INSTRUCTIONS TO FOLLOW: Repeat all the data that appears below, keeping it exact.
::::::::
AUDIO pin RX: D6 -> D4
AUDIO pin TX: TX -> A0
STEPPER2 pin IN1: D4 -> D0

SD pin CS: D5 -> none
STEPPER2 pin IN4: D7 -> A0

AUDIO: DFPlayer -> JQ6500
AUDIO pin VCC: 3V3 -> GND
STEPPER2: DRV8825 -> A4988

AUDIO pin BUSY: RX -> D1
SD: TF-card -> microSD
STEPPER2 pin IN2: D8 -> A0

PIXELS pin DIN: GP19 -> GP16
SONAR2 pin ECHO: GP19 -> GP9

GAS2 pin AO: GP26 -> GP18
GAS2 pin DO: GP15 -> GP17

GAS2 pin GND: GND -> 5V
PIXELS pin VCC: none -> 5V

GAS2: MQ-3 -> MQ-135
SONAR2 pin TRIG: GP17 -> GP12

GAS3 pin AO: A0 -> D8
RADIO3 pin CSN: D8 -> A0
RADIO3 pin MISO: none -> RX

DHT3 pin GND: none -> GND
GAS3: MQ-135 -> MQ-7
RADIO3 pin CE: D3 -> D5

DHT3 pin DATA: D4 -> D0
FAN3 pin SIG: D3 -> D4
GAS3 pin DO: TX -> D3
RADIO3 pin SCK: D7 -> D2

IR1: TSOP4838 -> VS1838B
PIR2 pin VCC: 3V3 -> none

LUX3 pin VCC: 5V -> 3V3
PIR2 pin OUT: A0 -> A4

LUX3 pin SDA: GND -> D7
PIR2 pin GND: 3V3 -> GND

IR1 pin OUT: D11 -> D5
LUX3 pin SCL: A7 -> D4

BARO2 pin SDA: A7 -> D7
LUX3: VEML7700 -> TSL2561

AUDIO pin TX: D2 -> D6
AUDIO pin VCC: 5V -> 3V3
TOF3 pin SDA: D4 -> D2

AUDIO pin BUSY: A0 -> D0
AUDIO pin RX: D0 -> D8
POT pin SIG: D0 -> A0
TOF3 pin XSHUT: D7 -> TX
::::::::
SOLUTION:
AUDIO pin RX: D6 -> D4
AUDIO pin TX: TX -> A0
STEPPER2 pin IN1: D4 -> D0

SD pin CS: D5 -> none
STEPPER2 pin IN4: D7 -> A0

AUDIO: DFPlayer -> JQ6500
AUDIO pin VCC: 3V3 -> GND
STEPPER2: DRV8825 -> A4988

AUDIO pin BUSY: RX -> D1
SD: TF-card -> microSD
STEPPER2 pin IN2: D8 -> A0

PIXELS pin DIN: GP19 -> GP16
SONAR2 pin ECHO: GP19 -> GP9

GAS2 pin AO: GP26 -> GP18
GAS2 pin DO: GP15 -> GP17

GAS2 pin GND: GND -> 5V
PIXELS pin VCC: none -> 5V

GAS2: MQ-3 -> MQ-135
SONAR2 pin TRIG: GP17 -> GP12

GAS3 pin AO: A0 -> D8
RADIO3 pin CSN: D8 -> A0
RADIO3 pin MISO: none -> RX

DHT3 pin GND: none -> GND
GAS3: MQ-135 -> MQ-7
RADIO3 pin CE: D3 -> D5

DHT3 pin DATA: D4 -> D0
FAN3 pin SIG: D3 -> D4
GAS3 pin DO: TX -> D3
RADIO3 pin SCK: D7 -> D2

IR1: TSOP4838 -> VS1838B
PIR2 pin VCC: 3V3 -> none

LUX3 pin VCC: 5V -> 3V3
PIR2 pin OUT: A0 -> A4

LUX3 pin SDA: GND -> D7
PIR2 pin GND: 3V3 -> GND

IR1 pin OUT: D11 -> D5
LUX3 pin SCL: A7 -> D4

BARO2 pin SDA: A7 -> D7
LUX3: VEML7700 -> TSL2561

AUDIO pin TX: D2 -> D6
AUDIO pin VCC: 5V -> 3V3
TOF3 pin SDA: D4 -> D2

AUDIO pin BUSY: A0 -> D0
AUDIO pin RX: D0 -> D8
POT pin SIG: D0 -> A0
TOF3 pin XSHUT: D7 -> TX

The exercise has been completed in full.